** Opening Entries shown block **

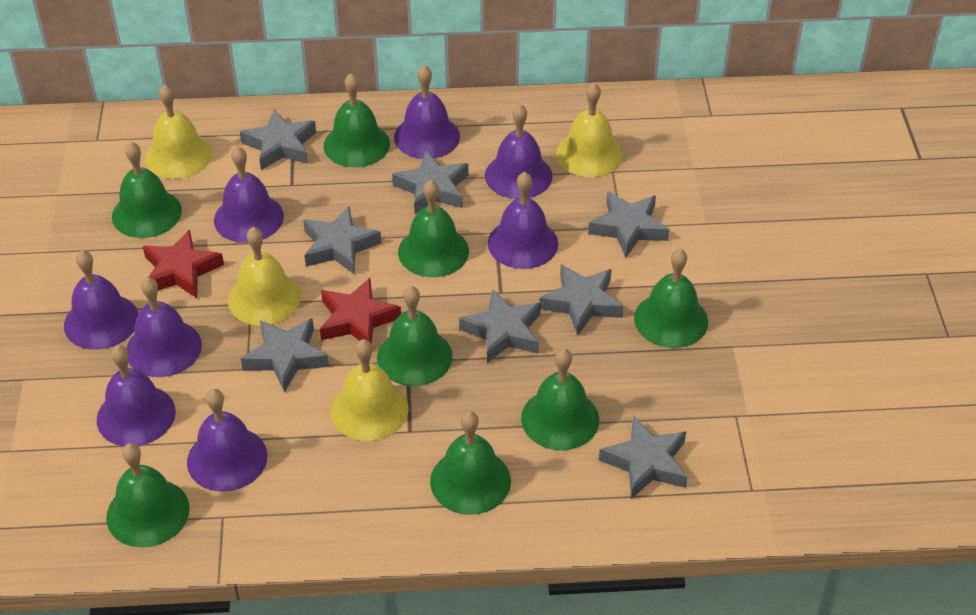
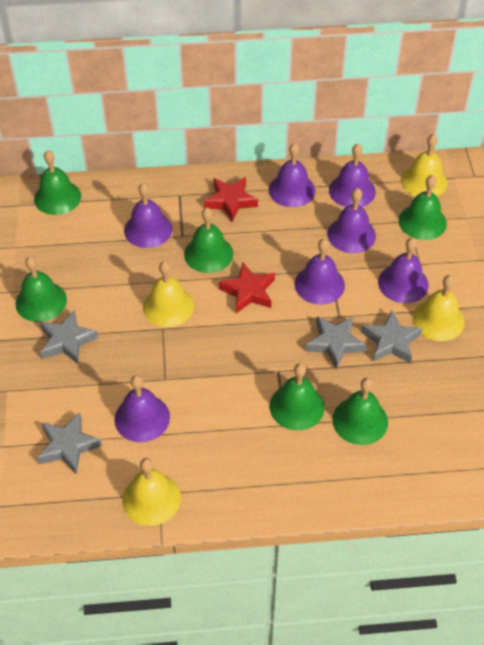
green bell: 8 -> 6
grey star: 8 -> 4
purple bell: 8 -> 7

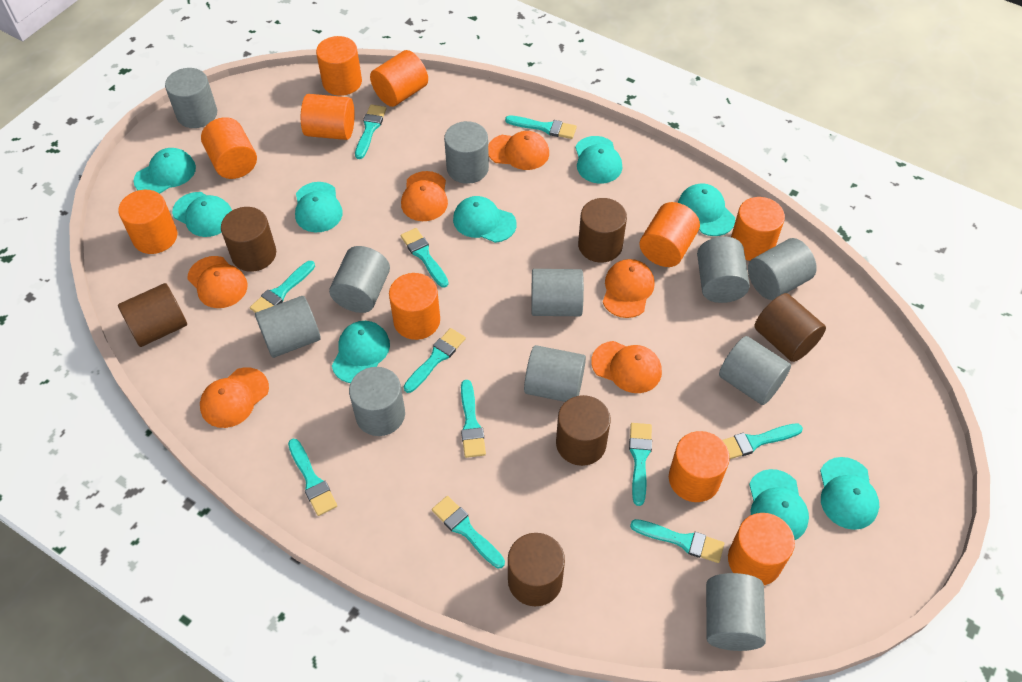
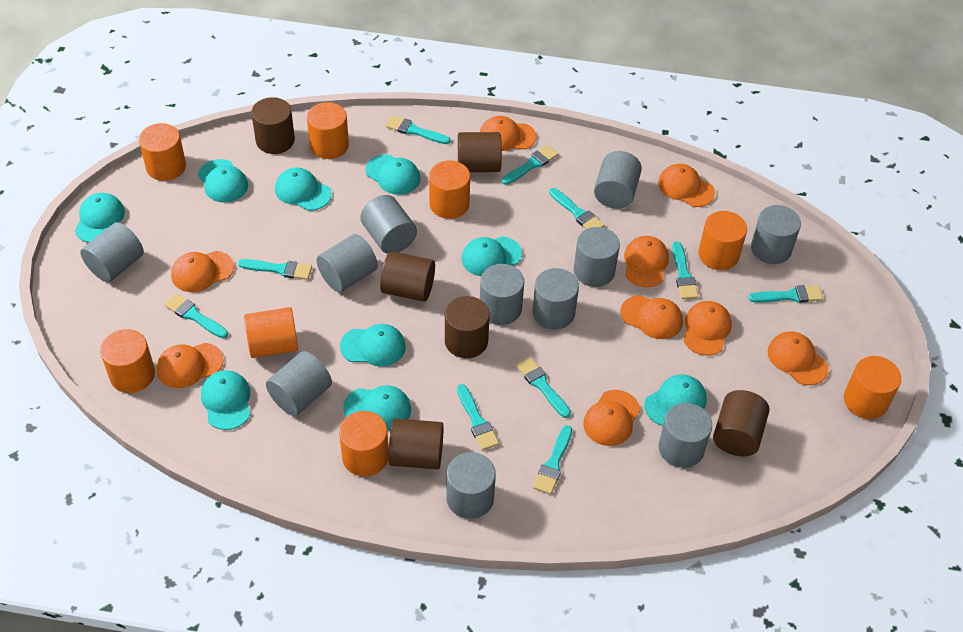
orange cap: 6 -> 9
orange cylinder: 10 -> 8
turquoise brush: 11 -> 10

** Closing Entries shown block **

> **Directions for this task**
Every line above should be copied exactly; do not carry over the pictures.

> **Task answer**
green bell: 8 -> 6
grey star: 8 -> 4
purple bell: 8 -> 7

orange cap: 6 -> 9
orange cylinder: 10 -> 8
turquoise brush: 11 -> 10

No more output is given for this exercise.